The expected output is exactly the lines below, starting at the line with "camera: 60 degrees right, 0 degrees up" and ending at the line with "(344, 469) = (201, 200): white", both included; no other line belongs in it.

**Data**

________________________________________

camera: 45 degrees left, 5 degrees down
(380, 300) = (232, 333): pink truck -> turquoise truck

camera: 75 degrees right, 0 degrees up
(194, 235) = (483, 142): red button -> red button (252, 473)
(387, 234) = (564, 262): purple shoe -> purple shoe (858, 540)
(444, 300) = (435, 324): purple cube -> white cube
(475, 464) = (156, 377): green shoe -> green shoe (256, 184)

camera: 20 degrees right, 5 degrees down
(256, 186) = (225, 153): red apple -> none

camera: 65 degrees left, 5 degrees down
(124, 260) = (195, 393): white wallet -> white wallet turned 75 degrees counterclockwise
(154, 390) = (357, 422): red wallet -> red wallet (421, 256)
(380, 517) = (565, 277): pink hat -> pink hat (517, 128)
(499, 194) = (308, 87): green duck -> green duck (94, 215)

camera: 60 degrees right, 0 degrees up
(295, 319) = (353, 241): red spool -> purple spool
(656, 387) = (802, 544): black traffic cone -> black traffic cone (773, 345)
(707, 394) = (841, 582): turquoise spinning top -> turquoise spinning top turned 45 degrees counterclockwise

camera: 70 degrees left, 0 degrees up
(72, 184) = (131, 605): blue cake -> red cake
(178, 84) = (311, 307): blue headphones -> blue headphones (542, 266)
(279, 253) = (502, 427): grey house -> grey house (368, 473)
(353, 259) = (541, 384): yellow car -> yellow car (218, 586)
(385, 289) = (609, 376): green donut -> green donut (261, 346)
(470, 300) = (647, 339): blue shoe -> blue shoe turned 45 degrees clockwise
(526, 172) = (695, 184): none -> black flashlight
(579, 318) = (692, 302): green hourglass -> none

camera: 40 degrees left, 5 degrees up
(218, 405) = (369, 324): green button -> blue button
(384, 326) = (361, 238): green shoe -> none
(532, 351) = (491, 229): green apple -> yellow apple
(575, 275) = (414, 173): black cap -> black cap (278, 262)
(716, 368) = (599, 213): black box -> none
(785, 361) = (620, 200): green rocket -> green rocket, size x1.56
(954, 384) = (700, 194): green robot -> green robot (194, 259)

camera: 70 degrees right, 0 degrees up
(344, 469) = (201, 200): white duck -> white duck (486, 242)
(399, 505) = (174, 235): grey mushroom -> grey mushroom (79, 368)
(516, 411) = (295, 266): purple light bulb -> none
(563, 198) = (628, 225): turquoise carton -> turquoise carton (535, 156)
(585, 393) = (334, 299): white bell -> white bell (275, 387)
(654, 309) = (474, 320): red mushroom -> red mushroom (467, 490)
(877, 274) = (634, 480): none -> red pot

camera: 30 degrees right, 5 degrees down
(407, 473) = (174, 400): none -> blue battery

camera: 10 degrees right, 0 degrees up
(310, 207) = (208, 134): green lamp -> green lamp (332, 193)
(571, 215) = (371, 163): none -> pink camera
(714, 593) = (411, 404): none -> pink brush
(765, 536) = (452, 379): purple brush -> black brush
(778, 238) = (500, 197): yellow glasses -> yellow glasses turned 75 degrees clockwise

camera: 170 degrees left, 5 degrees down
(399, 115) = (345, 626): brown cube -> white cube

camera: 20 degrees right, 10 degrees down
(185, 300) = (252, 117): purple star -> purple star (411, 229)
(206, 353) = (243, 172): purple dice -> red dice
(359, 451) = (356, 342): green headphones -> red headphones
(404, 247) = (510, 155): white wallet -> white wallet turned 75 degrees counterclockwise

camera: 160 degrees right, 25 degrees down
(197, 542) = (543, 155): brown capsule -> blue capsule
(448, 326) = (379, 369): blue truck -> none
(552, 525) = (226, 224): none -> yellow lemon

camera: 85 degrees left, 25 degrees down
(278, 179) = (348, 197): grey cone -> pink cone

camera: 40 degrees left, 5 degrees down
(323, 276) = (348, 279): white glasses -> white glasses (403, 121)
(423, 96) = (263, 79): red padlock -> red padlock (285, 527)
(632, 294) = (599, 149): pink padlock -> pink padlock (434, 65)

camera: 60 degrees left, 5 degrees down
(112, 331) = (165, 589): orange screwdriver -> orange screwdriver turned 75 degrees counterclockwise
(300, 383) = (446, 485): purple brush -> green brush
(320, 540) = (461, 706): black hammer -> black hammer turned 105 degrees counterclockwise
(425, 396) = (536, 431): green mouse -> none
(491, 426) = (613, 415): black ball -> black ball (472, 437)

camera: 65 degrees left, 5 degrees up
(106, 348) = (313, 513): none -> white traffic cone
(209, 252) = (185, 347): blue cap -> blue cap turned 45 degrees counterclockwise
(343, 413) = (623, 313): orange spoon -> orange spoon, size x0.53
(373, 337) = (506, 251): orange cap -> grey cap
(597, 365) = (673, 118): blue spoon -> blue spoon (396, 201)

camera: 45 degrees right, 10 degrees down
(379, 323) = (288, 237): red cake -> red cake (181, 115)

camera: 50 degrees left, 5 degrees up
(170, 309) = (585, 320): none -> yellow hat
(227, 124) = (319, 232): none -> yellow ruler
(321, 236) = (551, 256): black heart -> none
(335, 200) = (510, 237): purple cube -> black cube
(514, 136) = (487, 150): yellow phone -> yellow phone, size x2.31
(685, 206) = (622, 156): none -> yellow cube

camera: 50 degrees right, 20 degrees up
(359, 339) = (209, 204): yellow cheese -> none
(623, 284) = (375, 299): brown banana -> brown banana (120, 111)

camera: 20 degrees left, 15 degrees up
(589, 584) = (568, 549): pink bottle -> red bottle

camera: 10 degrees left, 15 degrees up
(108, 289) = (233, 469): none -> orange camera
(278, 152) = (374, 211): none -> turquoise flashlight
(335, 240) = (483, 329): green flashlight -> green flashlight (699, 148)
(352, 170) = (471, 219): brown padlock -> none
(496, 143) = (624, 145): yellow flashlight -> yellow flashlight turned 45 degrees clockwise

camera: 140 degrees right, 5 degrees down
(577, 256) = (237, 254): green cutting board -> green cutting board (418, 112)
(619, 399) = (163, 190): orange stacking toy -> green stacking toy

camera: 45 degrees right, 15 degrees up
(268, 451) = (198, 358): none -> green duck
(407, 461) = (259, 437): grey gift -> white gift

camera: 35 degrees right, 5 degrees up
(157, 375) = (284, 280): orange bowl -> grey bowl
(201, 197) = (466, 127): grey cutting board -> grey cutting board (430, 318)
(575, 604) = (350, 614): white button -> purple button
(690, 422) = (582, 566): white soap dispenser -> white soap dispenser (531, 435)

________________________________________

**Exercise response**
camera: 60 degrees right, 0 degrees up
(295, 319) = (353, 241): red spool -> purple spool
(656, 387) = (802, 544): black traffic cone -> black traffic cone (773, 345)
(707, 394) = (841, 582): turquoise spinning top -> turquoise spinning top turned 45 degrees counterclockwise

camera: 70 degrees left, 0 degrees up
(72, 184) = (131, 605): blue cake -> red cake
(178, 84) = (311, 307): blue headphones -> blue headphones (542, 266)
(279, 253) = (502, 427): grey house -> grey house (368, 473)
(353, 259) = (541, 384): yellow car -> yellow car (218, 586)
(385, 289) = (609, 376): green donut -> green donut (261, 346)
(470, 300) = (647, 339): blue shoe -> blue shoe turned 45 degrees clockwise
(526, 172) = (695, 184): none -> black flashlight
(579, 318) = (692, 302): green hourglass -> none

camera: 40 degrees left, 5 degrees up
(218, 405) = (369, 324): green button -> blue button
(384, 326) = (361, 238): green shoe -> none
(532, 351) = (491, 229): green apple -> yellow apple
(575, 275) = (414, 173): black cap -> black cap (278, 262)
(716, 368) = (599, 213): black box -> none
(785, 361) = (620, 200): green rocket -> green rocket, size x1.56
(954, 384) = (700, 194): green robot -> green robot (194, 259)

camera: 70 degrees right, 0 degrees up
(344, 469) = (201, 200): white duck -> white duck (486, 242)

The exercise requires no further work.